--- START ---

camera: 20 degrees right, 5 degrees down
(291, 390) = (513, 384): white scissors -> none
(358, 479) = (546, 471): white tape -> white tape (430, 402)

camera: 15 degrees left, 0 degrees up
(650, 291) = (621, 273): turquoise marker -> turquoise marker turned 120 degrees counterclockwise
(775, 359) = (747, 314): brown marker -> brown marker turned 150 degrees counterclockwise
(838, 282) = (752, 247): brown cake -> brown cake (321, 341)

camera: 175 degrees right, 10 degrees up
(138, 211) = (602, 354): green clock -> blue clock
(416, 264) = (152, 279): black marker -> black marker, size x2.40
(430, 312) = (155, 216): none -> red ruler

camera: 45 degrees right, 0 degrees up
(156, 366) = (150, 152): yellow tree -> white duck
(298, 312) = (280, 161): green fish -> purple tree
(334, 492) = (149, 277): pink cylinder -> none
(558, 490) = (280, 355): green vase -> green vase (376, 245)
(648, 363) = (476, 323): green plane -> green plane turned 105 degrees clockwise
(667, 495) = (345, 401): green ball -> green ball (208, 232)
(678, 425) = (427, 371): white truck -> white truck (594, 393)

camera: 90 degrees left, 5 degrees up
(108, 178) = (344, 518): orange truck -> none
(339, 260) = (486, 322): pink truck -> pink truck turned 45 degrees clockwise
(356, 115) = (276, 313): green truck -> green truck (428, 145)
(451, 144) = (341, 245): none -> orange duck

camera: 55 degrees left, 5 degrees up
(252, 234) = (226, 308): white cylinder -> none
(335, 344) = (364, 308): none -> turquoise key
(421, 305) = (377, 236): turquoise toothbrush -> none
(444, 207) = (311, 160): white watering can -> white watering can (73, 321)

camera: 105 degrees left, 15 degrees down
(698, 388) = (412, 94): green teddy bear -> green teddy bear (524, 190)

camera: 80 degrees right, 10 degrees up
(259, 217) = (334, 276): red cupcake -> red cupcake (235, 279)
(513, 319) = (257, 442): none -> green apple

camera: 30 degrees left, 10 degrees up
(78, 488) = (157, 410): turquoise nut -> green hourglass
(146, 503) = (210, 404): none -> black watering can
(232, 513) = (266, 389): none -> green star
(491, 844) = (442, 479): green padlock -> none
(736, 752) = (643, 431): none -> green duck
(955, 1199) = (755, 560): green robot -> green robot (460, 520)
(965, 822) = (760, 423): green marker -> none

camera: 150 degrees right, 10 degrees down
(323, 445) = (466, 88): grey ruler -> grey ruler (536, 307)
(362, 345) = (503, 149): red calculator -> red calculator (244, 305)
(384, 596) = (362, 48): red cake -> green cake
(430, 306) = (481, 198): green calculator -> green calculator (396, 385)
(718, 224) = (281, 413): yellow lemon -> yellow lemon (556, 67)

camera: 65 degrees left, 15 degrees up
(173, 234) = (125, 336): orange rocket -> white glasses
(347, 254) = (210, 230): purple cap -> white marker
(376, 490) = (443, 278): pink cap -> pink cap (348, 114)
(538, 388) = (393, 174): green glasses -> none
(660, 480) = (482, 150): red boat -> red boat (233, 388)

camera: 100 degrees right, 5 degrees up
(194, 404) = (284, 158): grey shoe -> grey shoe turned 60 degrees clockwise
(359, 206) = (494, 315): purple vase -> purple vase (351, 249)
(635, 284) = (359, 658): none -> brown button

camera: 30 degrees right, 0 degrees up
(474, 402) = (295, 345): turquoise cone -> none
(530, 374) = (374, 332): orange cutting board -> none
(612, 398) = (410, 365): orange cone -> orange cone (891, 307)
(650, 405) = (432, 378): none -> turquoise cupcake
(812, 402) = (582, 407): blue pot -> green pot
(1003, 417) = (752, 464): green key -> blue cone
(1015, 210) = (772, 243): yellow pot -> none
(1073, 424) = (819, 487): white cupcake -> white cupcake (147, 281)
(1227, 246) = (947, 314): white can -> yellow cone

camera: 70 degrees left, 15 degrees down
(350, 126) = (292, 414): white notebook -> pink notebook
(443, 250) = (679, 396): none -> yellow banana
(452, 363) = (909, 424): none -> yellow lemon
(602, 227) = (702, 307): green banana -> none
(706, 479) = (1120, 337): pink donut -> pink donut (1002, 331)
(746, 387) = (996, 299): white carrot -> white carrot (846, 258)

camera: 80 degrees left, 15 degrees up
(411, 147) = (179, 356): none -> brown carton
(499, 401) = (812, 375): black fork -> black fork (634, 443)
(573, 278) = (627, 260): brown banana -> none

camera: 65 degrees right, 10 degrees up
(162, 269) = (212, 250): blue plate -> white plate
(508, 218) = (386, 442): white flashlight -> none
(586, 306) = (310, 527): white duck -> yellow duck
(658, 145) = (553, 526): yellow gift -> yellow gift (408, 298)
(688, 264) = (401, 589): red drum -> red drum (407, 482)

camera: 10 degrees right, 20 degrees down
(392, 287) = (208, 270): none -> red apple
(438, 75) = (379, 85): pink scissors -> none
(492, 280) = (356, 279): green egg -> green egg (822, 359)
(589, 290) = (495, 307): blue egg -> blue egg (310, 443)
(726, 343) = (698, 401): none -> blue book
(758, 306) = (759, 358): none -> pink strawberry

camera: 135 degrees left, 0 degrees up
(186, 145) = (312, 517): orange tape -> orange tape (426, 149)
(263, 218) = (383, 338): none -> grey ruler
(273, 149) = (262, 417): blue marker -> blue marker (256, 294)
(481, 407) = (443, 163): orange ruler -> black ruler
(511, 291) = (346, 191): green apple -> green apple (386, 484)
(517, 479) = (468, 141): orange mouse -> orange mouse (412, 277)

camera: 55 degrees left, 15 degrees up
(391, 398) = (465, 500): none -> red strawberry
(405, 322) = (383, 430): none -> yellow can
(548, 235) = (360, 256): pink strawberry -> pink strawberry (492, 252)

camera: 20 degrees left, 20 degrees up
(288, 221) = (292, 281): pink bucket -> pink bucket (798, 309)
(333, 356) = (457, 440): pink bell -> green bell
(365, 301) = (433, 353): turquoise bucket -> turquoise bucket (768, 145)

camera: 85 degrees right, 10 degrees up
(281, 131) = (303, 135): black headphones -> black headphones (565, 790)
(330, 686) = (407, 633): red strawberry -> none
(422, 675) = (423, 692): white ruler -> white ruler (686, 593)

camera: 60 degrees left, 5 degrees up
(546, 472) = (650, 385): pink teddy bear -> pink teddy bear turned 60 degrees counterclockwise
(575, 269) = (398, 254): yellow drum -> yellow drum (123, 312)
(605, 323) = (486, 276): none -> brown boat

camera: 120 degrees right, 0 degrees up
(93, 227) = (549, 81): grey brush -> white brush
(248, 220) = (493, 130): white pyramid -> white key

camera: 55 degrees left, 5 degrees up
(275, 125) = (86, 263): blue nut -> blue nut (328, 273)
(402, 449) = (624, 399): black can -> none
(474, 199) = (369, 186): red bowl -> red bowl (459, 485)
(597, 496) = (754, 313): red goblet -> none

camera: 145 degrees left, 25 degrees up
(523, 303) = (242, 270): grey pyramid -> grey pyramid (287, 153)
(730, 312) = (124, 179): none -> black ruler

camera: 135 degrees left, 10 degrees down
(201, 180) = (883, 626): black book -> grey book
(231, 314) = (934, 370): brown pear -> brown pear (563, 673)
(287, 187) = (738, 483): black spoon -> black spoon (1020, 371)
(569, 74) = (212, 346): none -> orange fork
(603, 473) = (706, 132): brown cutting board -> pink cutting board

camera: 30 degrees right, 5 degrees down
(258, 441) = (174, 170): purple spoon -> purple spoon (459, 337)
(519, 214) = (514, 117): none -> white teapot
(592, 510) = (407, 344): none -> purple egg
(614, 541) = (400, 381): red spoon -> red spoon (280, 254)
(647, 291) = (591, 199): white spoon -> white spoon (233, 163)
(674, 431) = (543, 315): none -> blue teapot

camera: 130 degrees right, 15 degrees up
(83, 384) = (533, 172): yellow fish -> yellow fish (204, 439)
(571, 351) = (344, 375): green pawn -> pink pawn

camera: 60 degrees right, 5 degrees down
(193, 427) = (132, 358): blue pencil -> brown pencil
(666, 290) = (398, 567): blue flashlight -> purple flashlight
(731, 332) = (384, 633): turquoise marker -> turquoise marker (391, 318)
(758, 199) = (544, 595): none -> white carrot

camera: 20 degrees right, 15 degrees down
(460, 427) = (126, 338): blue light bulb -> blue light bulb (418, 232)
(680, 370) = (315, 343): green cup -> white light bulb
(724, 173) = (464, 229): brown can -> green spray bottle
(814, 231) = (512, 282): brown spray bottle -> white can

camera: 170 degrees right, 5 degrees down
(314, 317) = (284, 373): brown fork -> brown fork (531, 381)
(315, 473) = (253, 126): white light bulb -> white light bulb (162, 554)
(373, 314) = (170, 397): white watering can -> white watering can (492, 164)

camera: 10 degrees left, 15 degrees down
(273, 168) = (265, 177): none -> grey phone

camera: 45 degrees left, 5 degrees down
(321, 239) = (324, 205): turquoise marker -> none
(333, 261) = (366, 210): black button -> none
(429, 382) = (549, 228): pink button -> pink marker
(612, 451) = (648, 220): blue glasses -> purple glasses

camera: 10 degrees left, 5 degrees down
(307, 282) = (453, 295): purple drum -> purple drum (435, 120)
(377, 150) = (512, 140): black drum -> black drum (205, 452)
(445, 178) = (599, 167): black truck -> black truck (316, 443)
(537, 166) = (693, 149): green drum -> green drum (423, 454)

--- END ---

# WHAT YOU NEED TO DO
Above are the records; copy exactly the lines from the line with "(736, 752) = (643, 431): none -> green duck" through the line with "(1003, 417) = (752, 464): green", both included.

# RESPONSE BOX
(736, 752) = (643, 431): none -> green duck
(955, 1199) = (755, 560): green robot -> green robot (460, 520)
(965, 822) = (760, 423): green marker -> none

camera: 150 degrees right, 10 degrees down
(323, 445) = (466, 88): grey ruler -> grey ruler (536, 307)
(362, 345) = (503, 149): red calculator -> red calculator (244, 305)
(384, 596) = (362, 48): red cake -> green cake
(430, 306) = (481, 198): green calculator -> green calculator (396, 385)
(718, 224) = (281, 413): yellow lemon -> yellow lemon (556, 67)

camera: 65 degrees left, 15 degrees up
(173, 234) = (125, 336): orange rocket -> white glasses
(347, 254) = (210, 230): purple cap -> white marker
(376, 490) = (443, 278): pink cap -> pink cap (348, 114)
(538, 388) = (393, 174): green glasses -> none
(660, 480) = (482, 150): red boat -> red boat (233, 388)

camera: 100 degrees right, 5 degrees up
(194, 404) = (284, 158): grey shoe -> grey shoe turned 60 degrees clockwise
(359, 206) = (494, 315): purple vase -> purple vase (351, 249)
(635, 284) = (359, 658): none -> brown button

camera: 30 degrees right, 0 degrees up
(474, 402) = (295, 345): turquoise cone -> none
(530, 374) = (374, 332): orange cutting board -> none
(612, 398) = (410, 365): orange cone -> orange cone (891, 307)
(650, 405) = (432, 378): none -> turquoise cupcake
(812, 402) = (582, 407): blue pot -> green pot
(1003, 417) = (752, 464): green key -> blue cone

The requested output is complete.